Data shown:
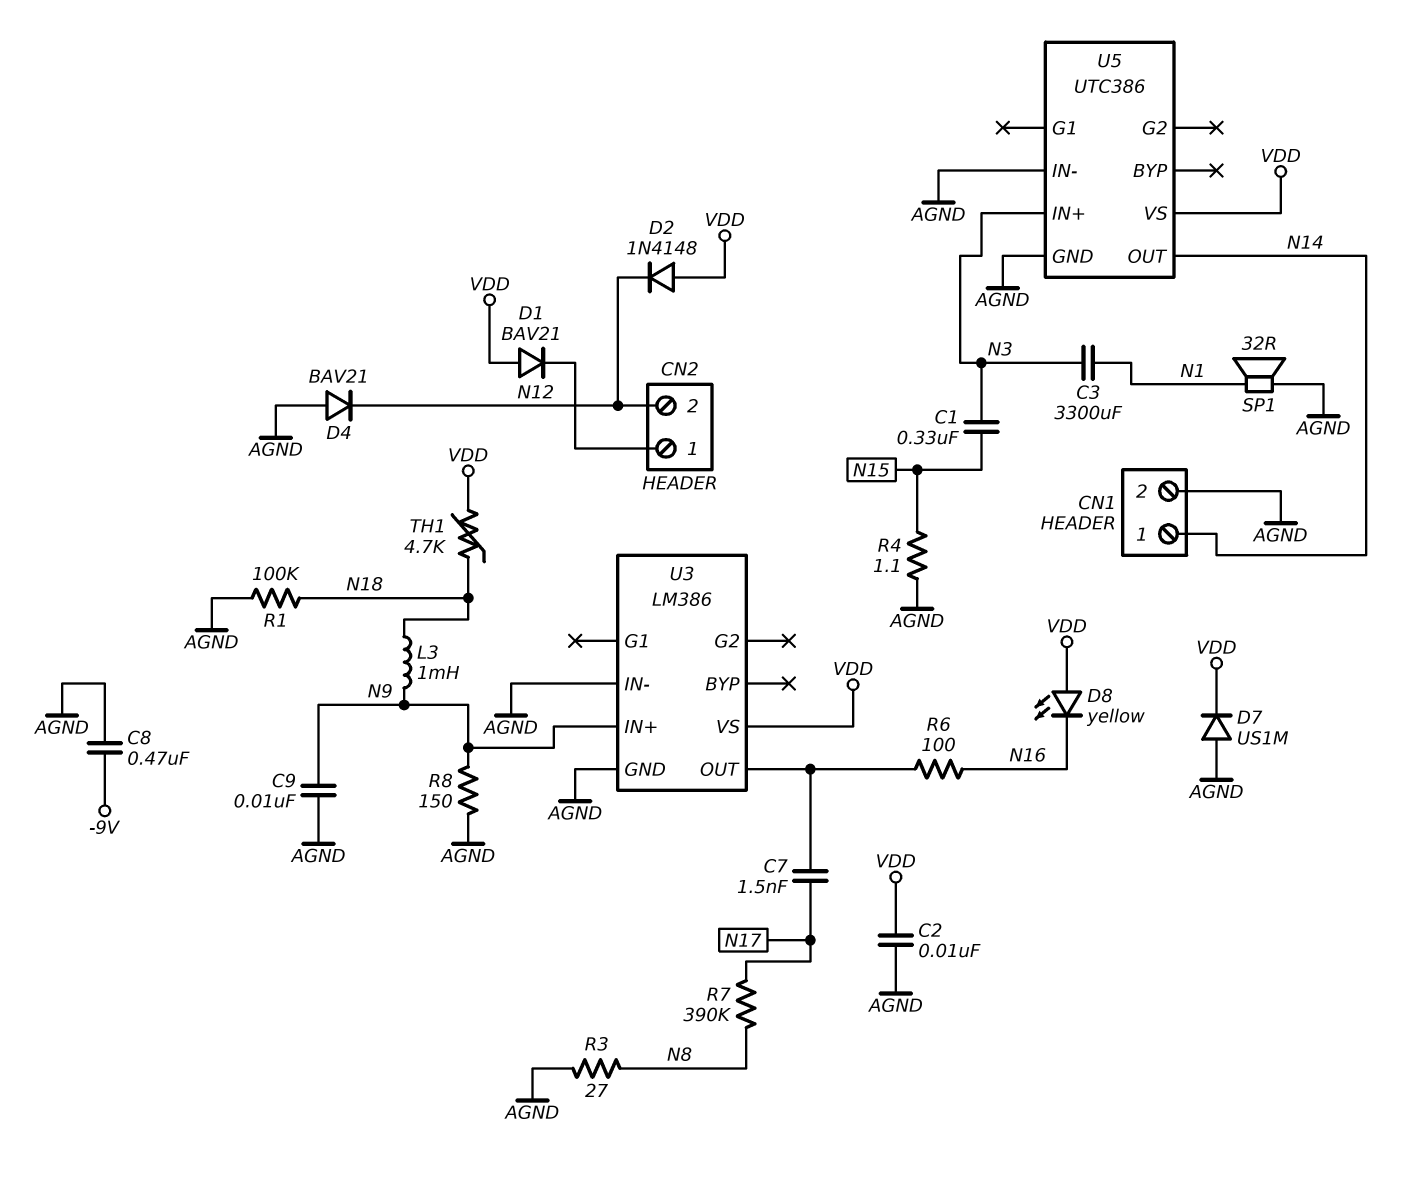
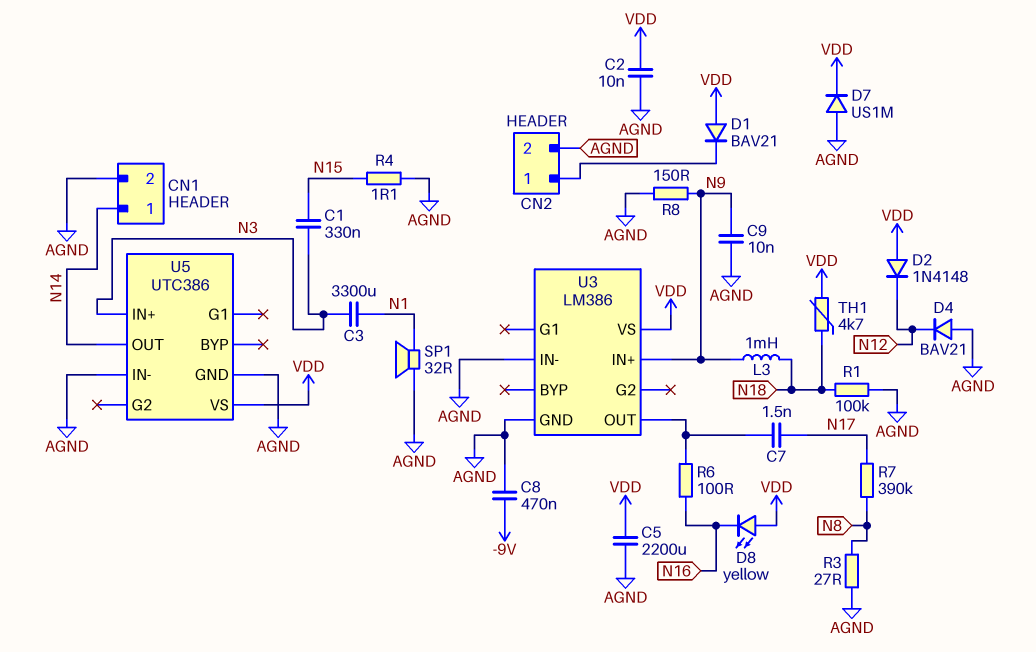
C5: none -> 2200uF (AGND, VDD)
CN2 pin 2: N12 -> AGND

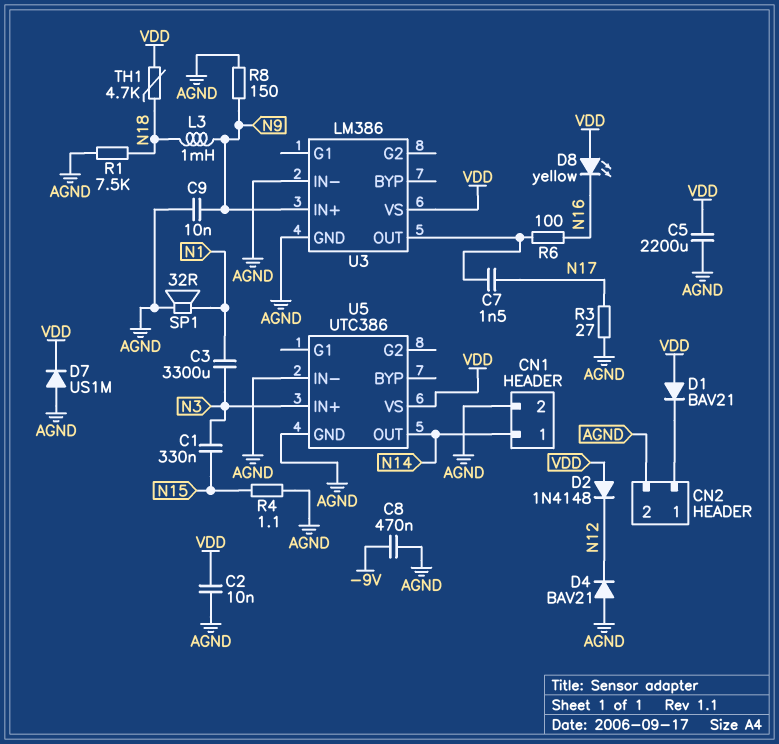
R1: 100k (AGND, N18) -> 7.5k (AGND, N18)
R3: 27 (AGND, N8) -> 27 (AGND, N17)
R7: 390k (N8, N17) -> none

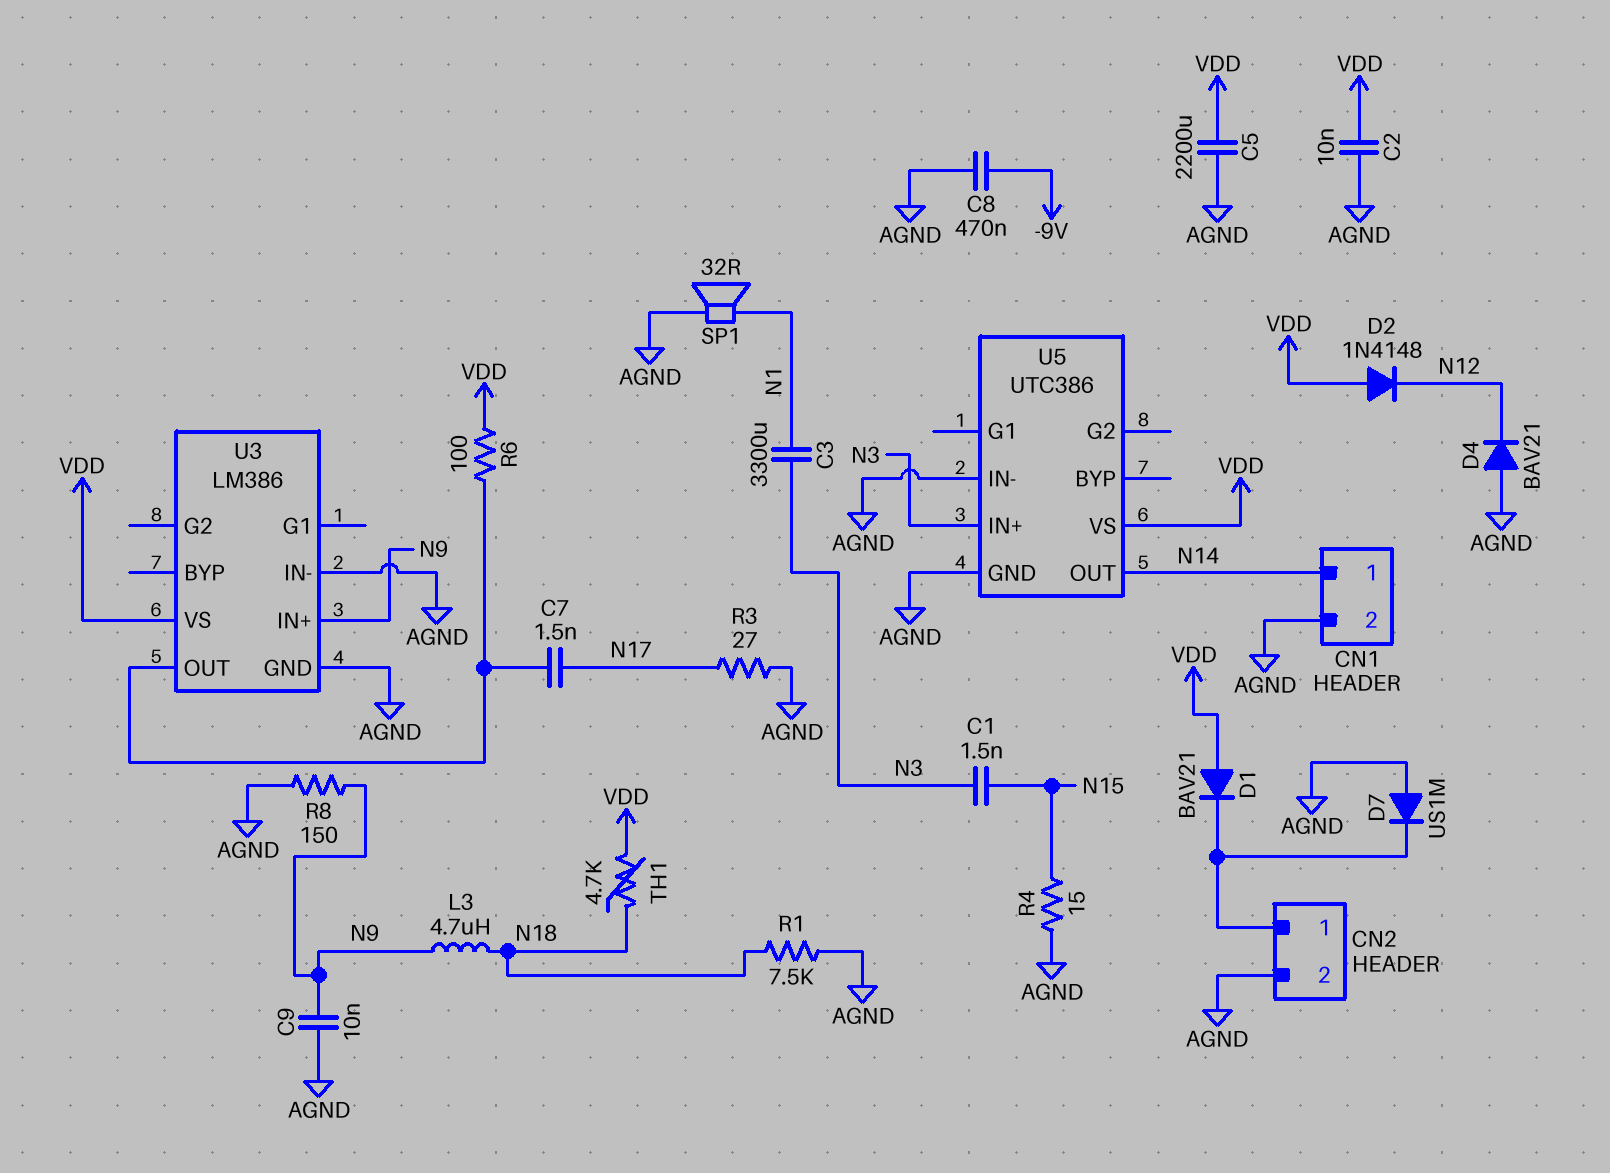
C1: 330nF (N3, N15) -> 1.5nF (N3, N15)
D7: diode US1M (A AGND, K VDD) -> diode US1M (A AGND, K CN2/1)
D8: LED yellow (A VDD, K N16) -> none
L3: 1mH (N9, N18) -> 4.7uH (N9, N18)
R4: 1.1 (AGND, N15) -> 15 (AGND, N15)
R6: 100 (N16, U3/OUT) -> 100 (U3/OUT, VDD)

Problem statement:
Beginning at the line that contains "R4: 1.1 (AGND, N15) -> 15 (AGND, N15)" and ending at the last line above, copy each line without any change.

Answer box:
R4: 1.1 (AGND, N15) -> 15 (AGND, N15)
R6: 100 (N16, U3/OUT) -> 100 (U3/OUT, VDD)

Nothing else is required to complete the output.